*** Records provided Section Begins ***

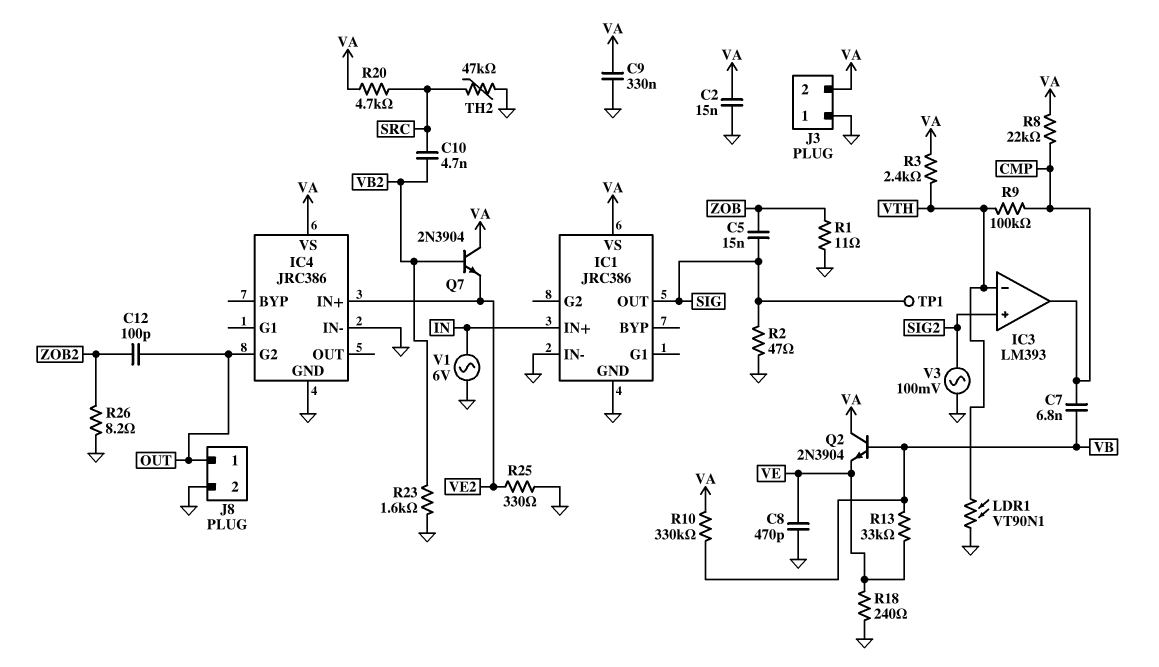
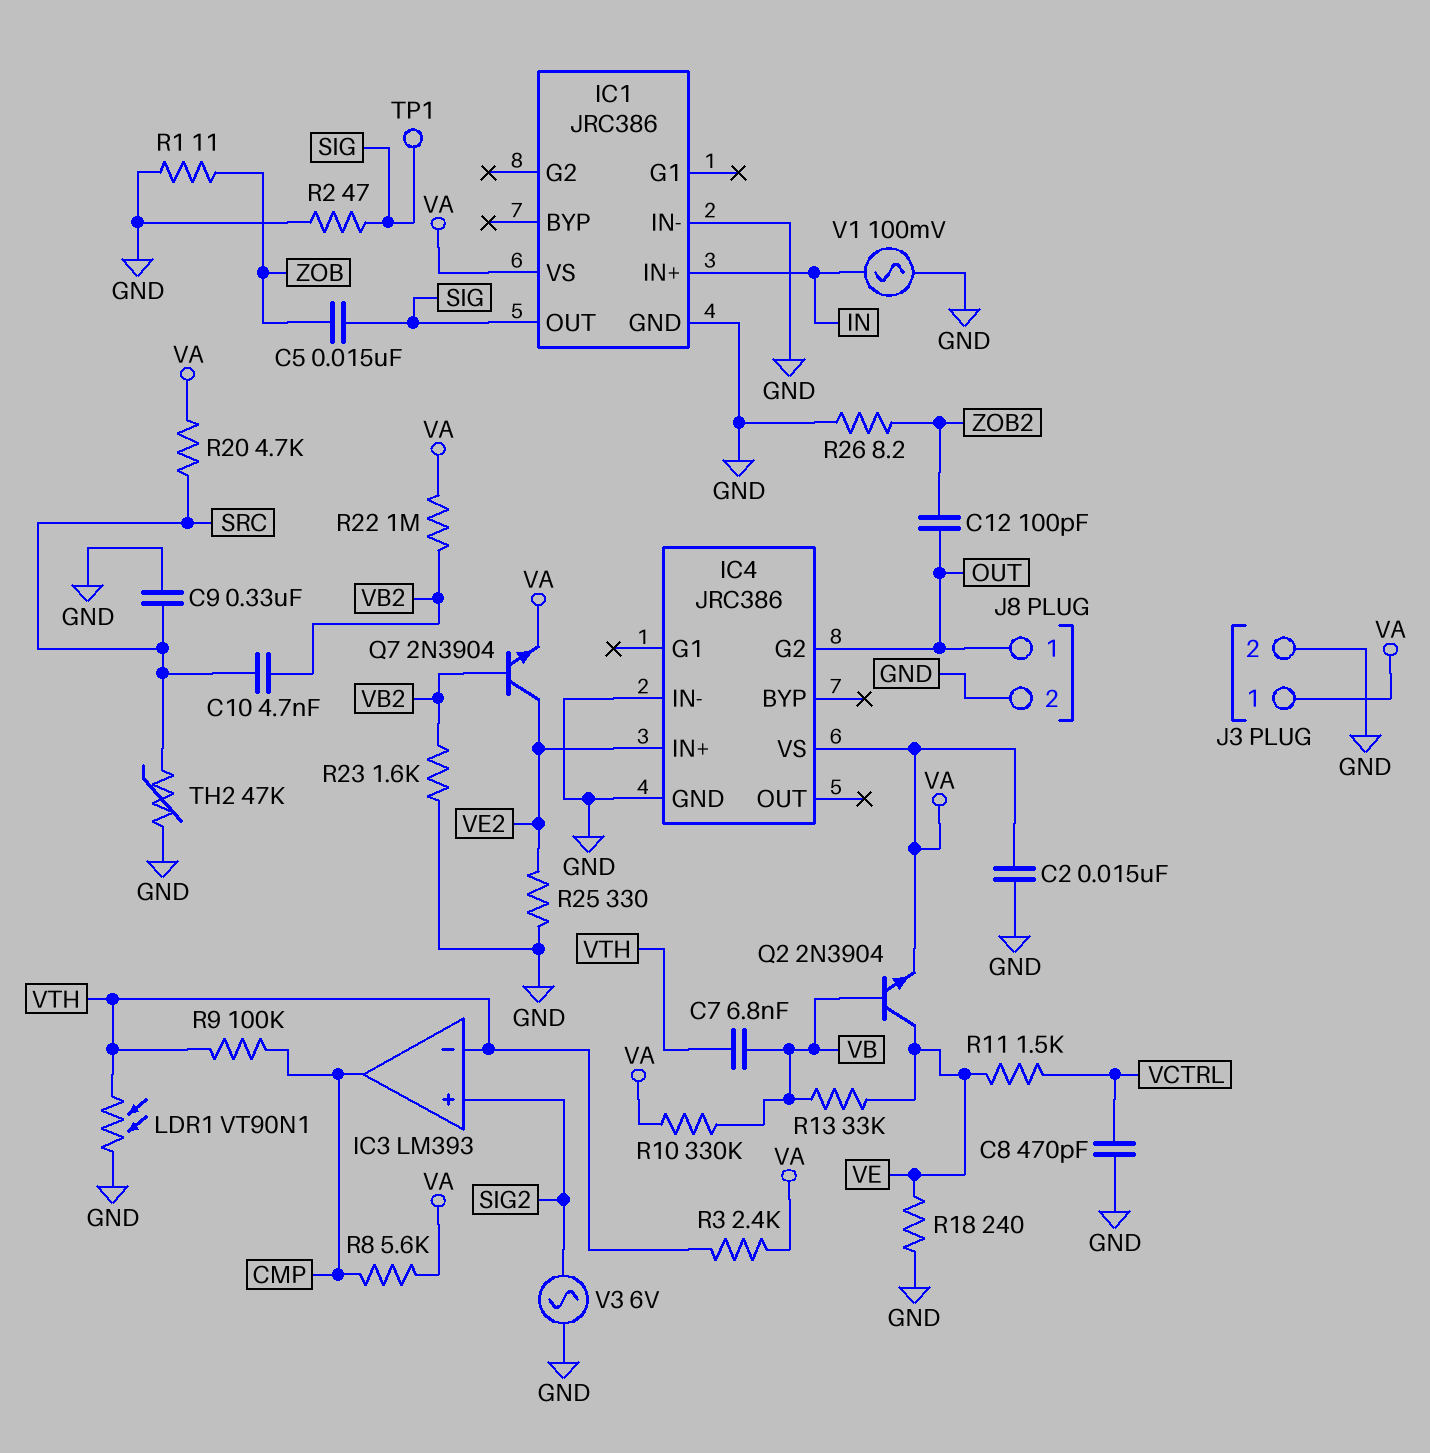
C7: 6.8nF (CMP, VB) -> 6.8nF (VB, VTH)
C8: 470pF (GND, VE) -> 470pF (GND, VCTRL)
C9: 330nF (GND, VA) -> 330nF (GND, SRC)
J3 pin 1: GND -> VA
J3 pin 2: VA -> GND
Q2: NPN 2N3904 (B VB, C VA, E VE) -> NPN 2N3904 (B VB, C VE, E VA)
Q7: NPN 2N3904 (B VB2, C VA, E VE2) -> NPN 2N3904 (B VB2, C VE2, E VA)
R8: 22k (CMP, VA) -> 5.6k (CMP, VA)
R11: none -> 1.5k (VCTRL, VE)
R22: none -> 1M (VA, VB2)
V1: AC 6V (GND, IN) -> AC 100mV (GND, IN)
V3: AC 100mV (GND, SIG2) -> AC 6V (GND, SIG2)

*** Records provided Section Ends ***

Each line in the material with "VCTRL" in it must be reported.

C8: 470pF (GND, VE) -> 470pF (GND, VCTRL)
R11: none -> 1.5k (VCTRL, VE)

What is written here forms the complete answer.